DATA SECTION section start

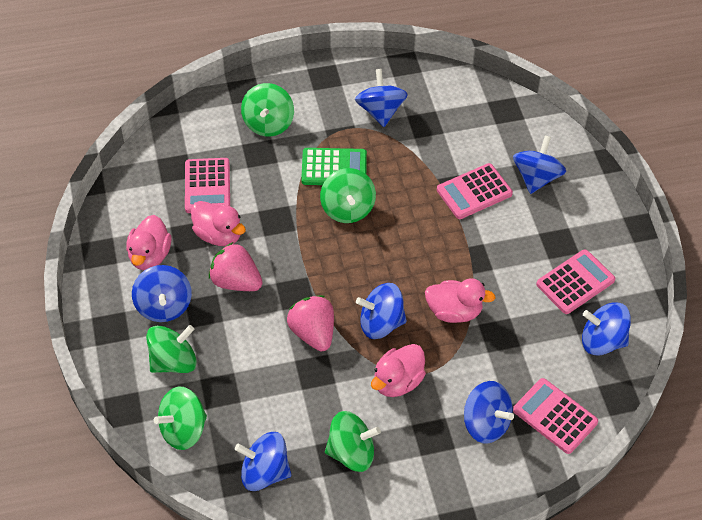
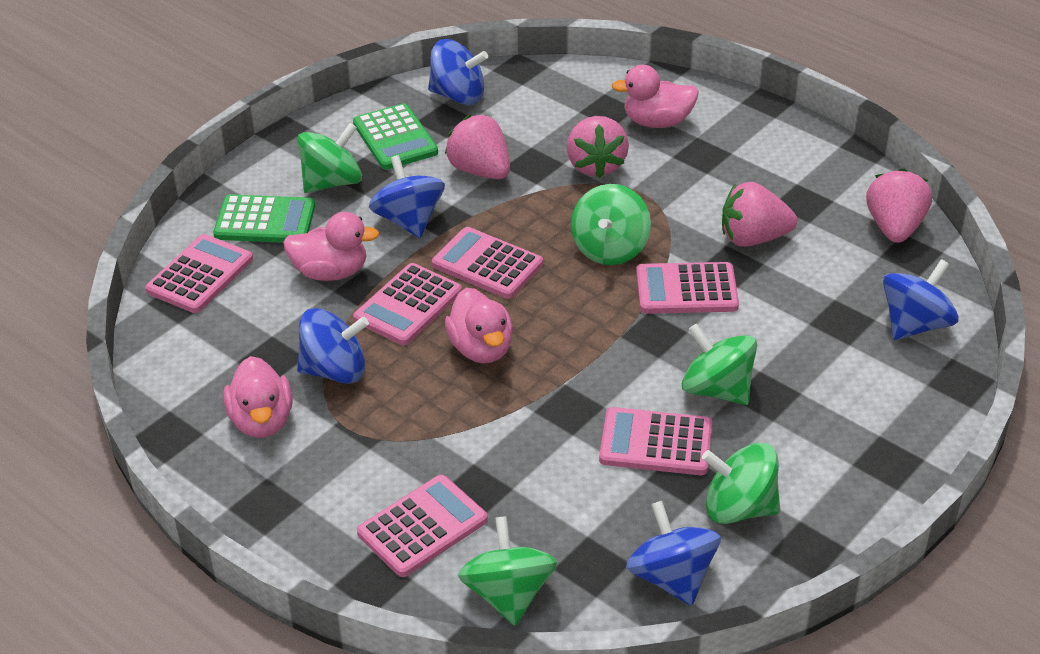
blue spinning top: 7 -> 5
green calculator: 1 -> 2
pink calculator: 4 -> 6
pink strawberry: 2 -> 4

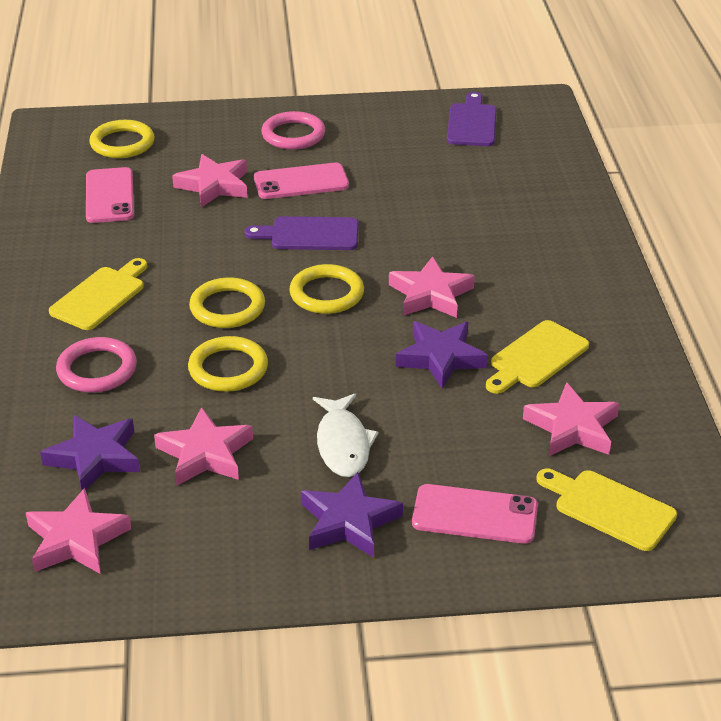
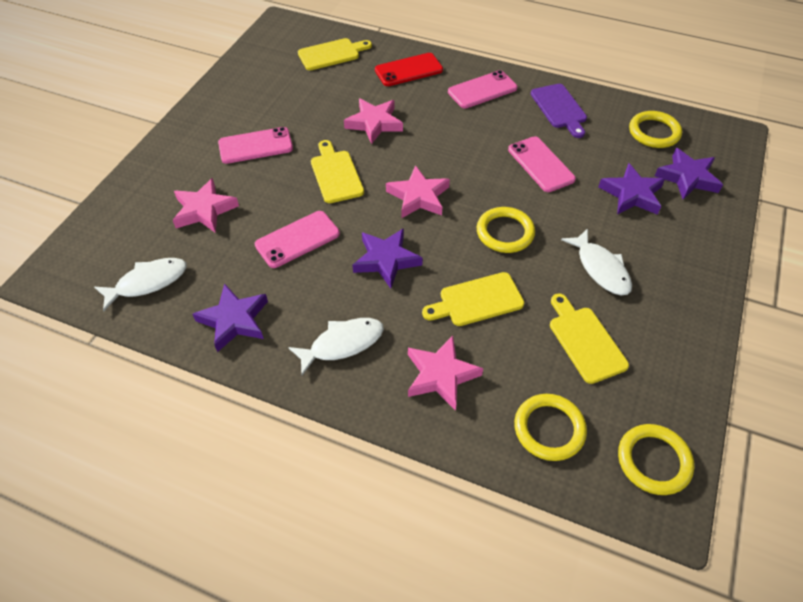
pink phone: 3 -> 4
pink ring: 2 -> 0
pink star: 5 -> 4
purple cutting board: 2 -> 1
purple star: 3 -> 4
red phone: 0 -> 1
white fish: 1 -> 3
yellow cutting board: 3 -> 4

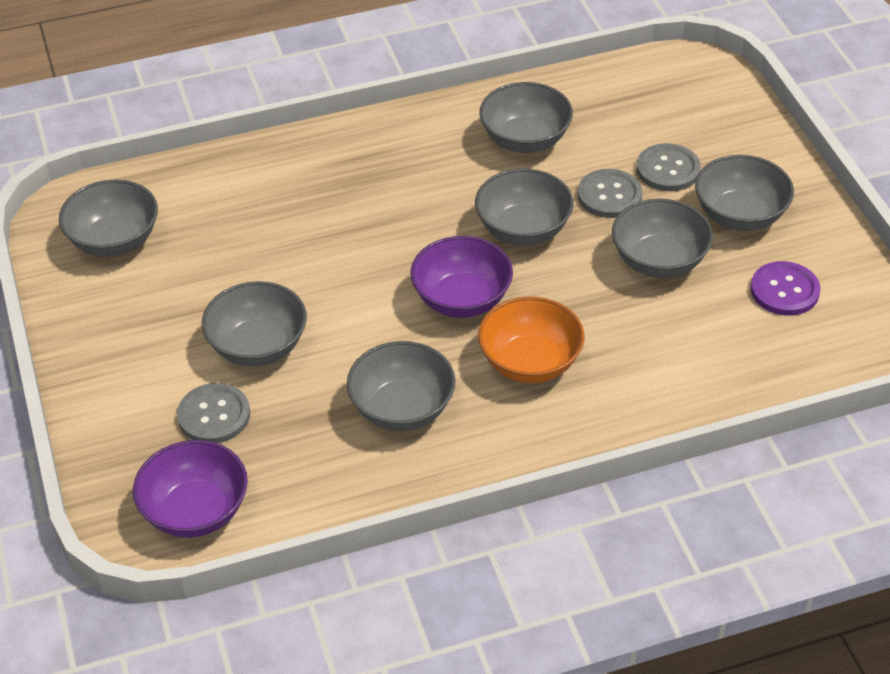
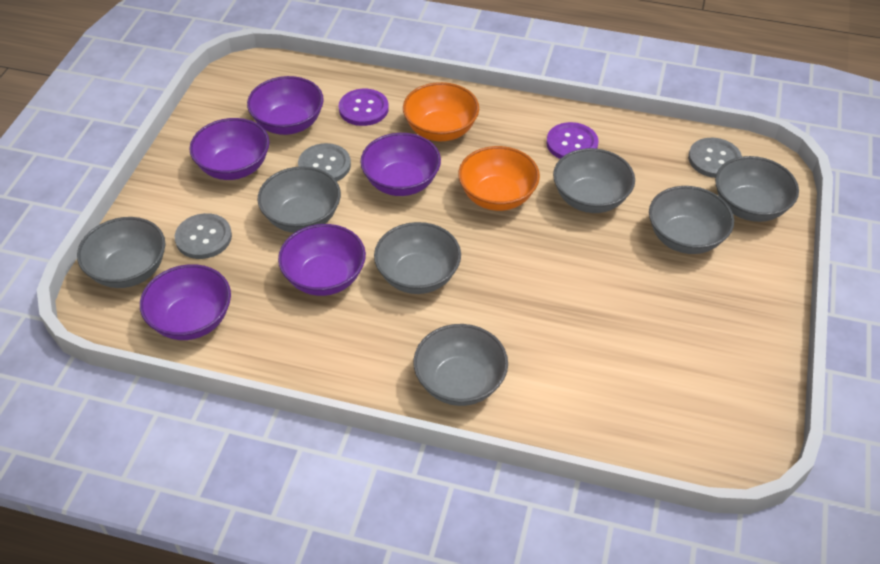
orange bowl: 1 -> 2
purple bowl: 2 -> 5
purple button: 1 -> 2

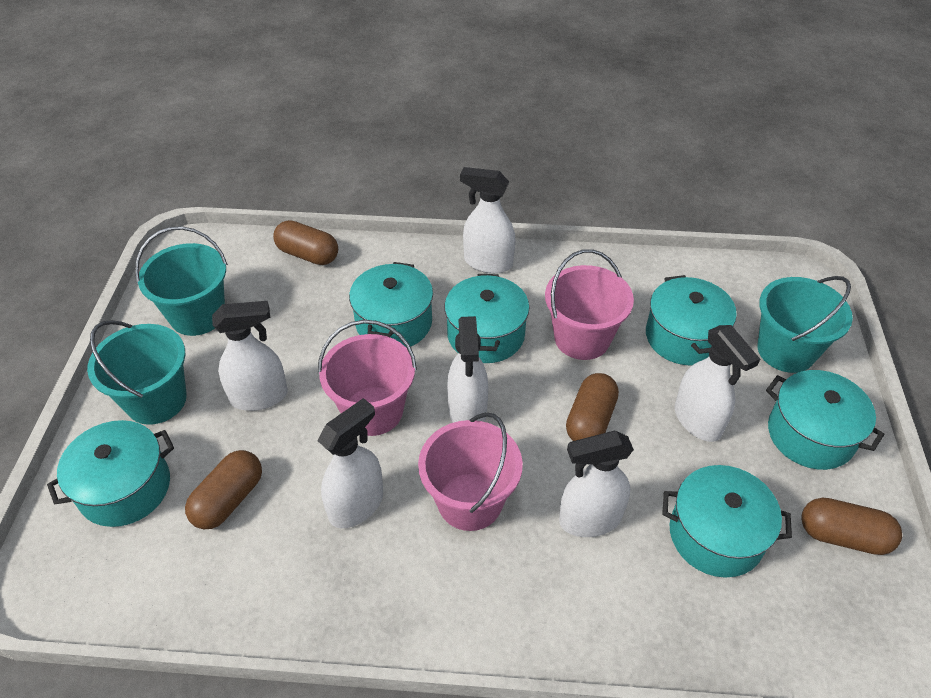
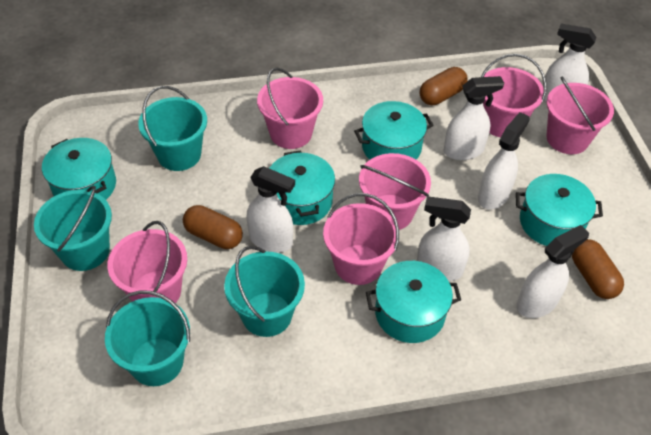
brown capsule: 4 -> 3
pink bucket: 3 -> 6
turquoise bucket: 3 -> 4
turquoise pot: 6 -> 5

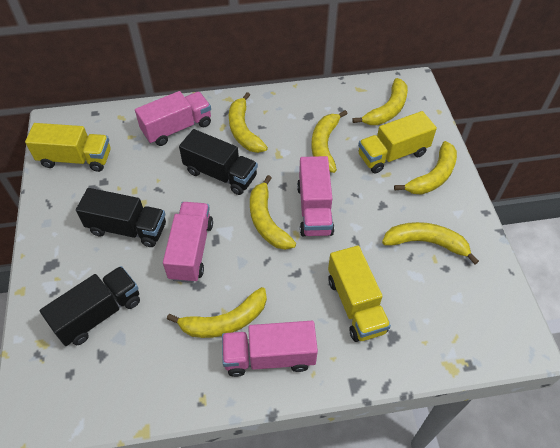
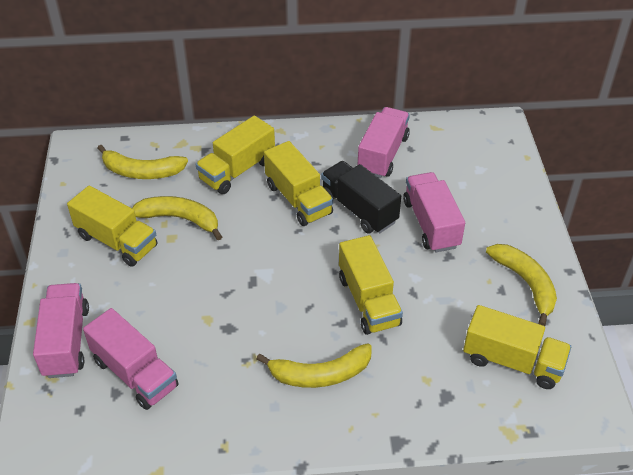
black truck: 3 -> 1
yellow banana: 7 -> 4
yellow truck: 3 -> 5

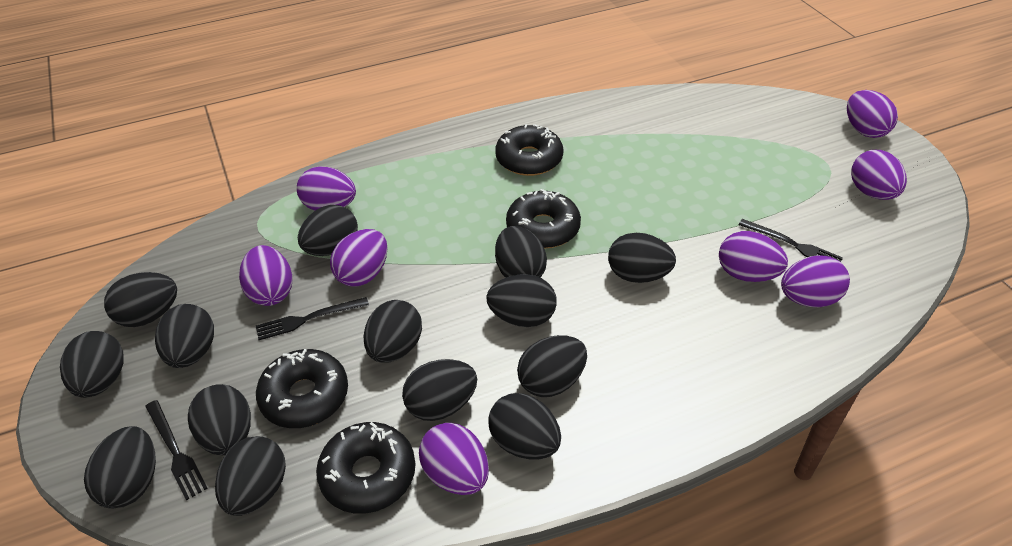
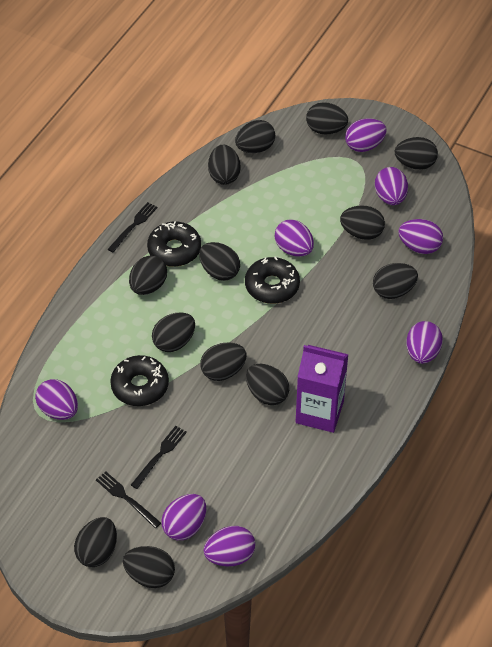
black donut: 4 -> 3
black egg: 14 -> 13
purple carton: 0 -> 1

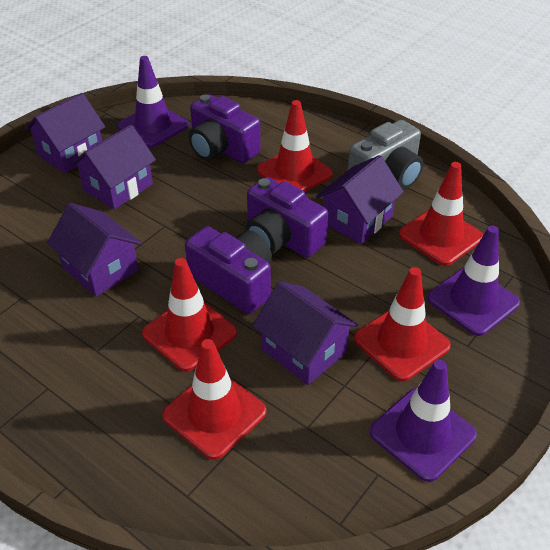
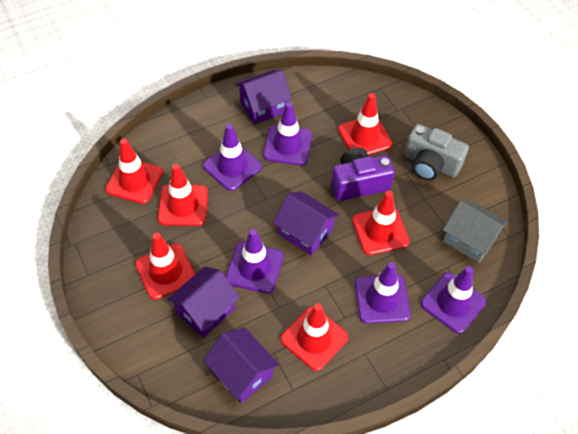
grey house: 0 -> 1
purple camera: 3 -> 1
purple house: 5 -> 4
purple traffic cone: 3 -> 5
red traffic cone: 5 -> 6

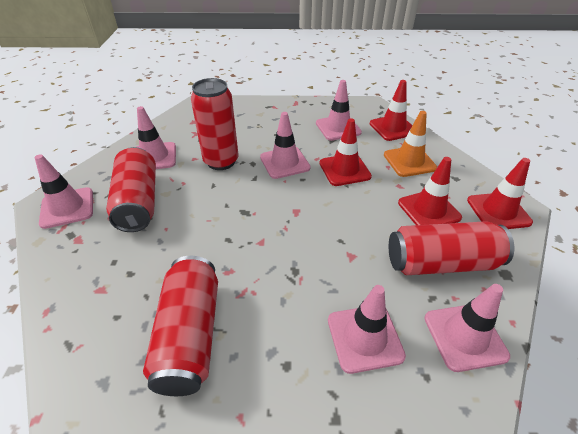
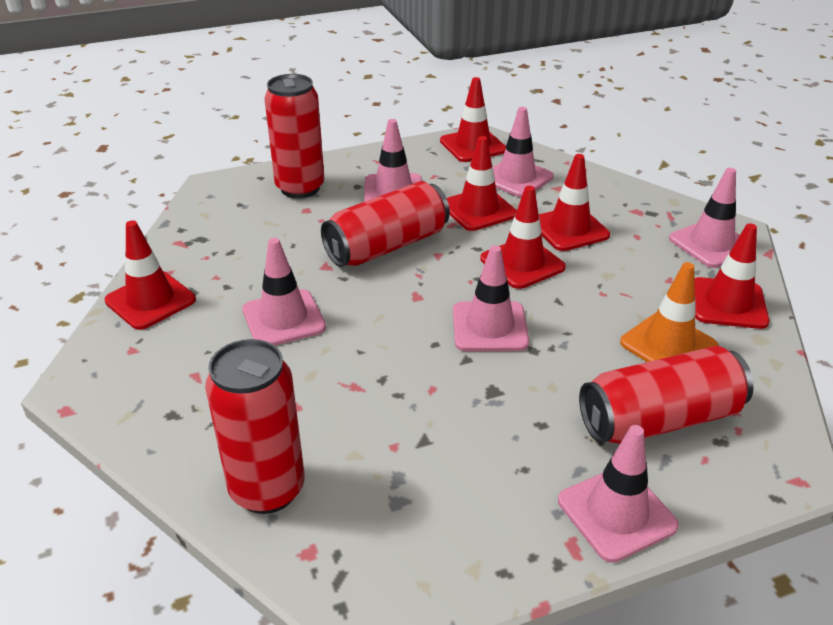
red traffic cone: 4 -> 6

DATA SECTION section end

- _ACTIVITY_
The material shown above is to be repeated verbatim, and its pictures are to be omitted.

- _ANSWER BOX_
blue spinning top: 7 -> 5
green calculator: 1 -> 2
pink calculator: 4 -> 6
pink strawberry: 2 -> 4

pink phone: 3 -> 4
pink ring: 2 -> 0
pink star: 5 -> 4
purple cutting board: 2 -> 1
purple star: 3 -> 4
red phone: 0 -> 1
white fish: 1 -> 3
yellow cutting board: 3 -> 4

orange bowl: 1 -> 2
purple bowl: 2 -> 5
purple button: 1 -> 2

brown capsule: 4 -> 3
pink bucket: 3 -> 6
turquoise bucket: 3 -> 4
turquoise pot: 6 -> 5

black truck: 3 -> 1
yellow banana: 7 -> 4
yellow truck: 3 -> 5

black donut: 4 -> 3
black egg: 14 -> 13
purple carton: 0 -> 1

grey house: 0 -> 1
purple camera: 3 -> 1
purple house: 5 -> 4
purple traffic cone: 3 -> 5
red traffic cone: 5 -> 6

red traffic cone: 4 -> 6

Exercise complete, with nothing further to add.